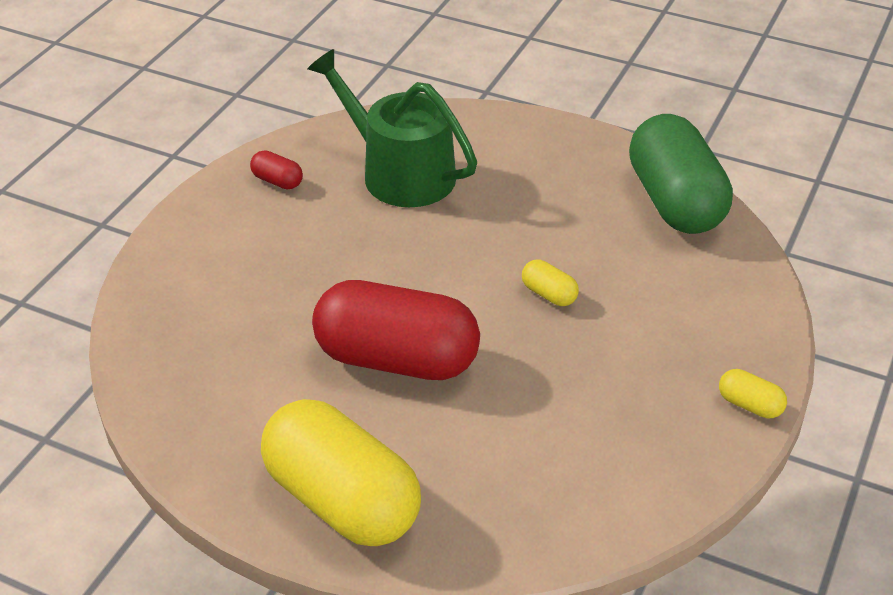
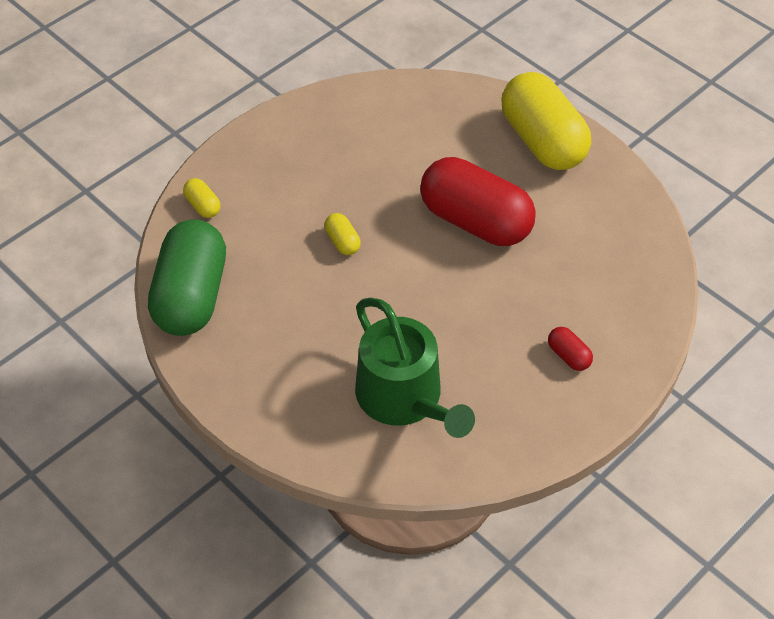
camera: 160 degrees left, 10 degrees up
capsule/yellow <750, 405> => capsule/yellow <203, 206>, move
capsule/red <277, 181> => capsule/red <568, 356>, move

▬▬▬▬▬▬

Task — Copy out, from the material above, each line where the word "capsule" is present.

Answer for the task —
capsule/yellow <750, 405> => capsule/yellow <203, 206>, move
capsule/red <277, 181> => capsule/red <568, 356>, move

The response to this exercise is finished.